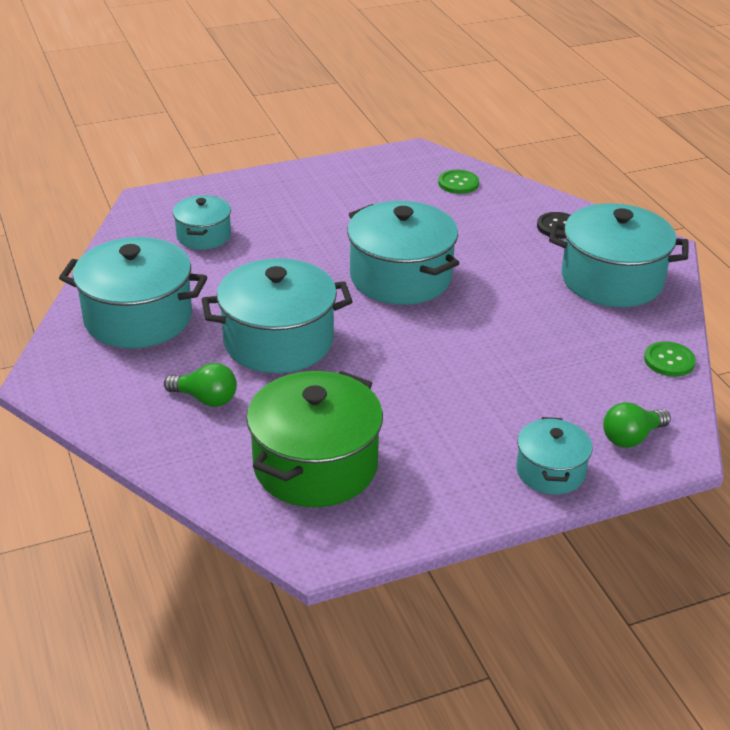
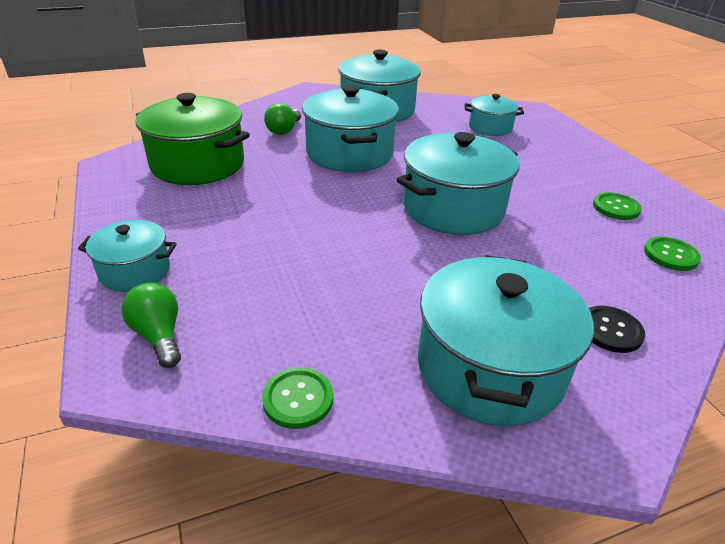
camera: 90 degrees right, 0 degrees up
(387, 192) = (616, 207): none -> green button

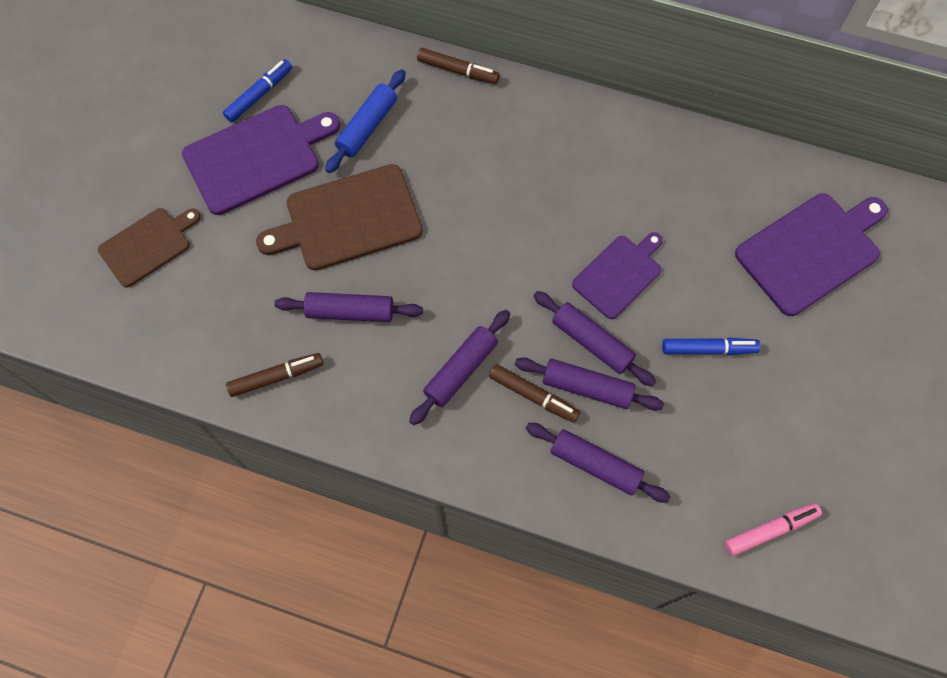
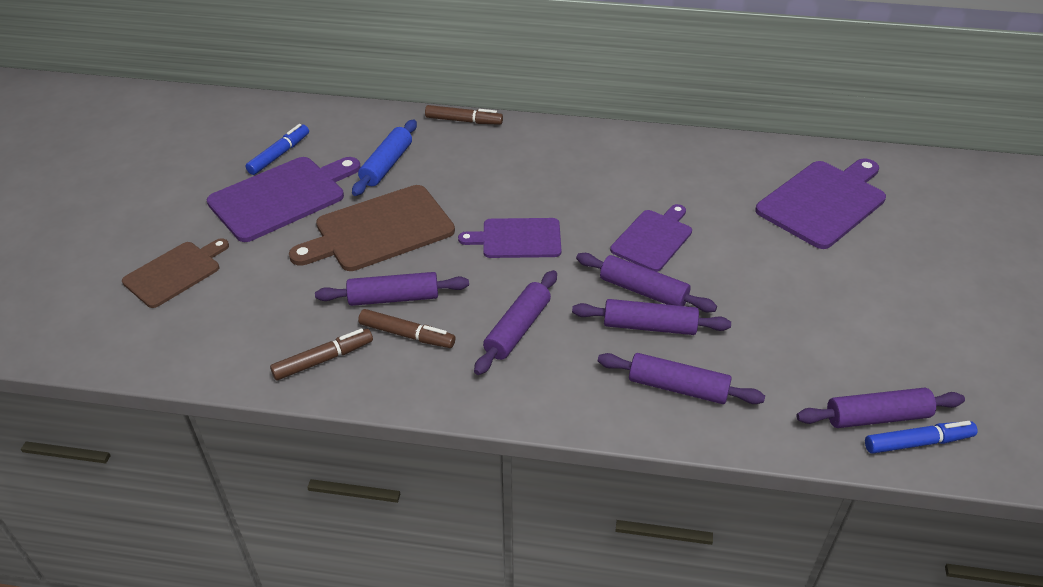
camera: 10 degrees left, 25 degrees down
(483, 253) = (517, 238): none -> purple cutting board
(533, 396) = (597, 340): brown marker -> brown marker (407, 335)
(708, 349) = (758, 282): blue marker -> blue marker (918, 443)
(770, 530) = (877, 417): pink marker -> purple rolling pin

[Work task]
Pictures stay out; every other part of the records above is to be printed exactly.

[Problem solution]
camera: 90 degrees right, 0 degrees up
(387, 192) = (616, 207): none -> green button

camera: 10 degrees left, 25 degrees down
(483, 253) = (517, 238): none -> purple cutting board
(533, 396) = (597, 340): brown marker -> brown marker (407, 335)
(708, 349) = (758, 282): blue marker -> blue marker (918, 443)
(770, 530) = (877, 417): pink marker -> purple rolling pin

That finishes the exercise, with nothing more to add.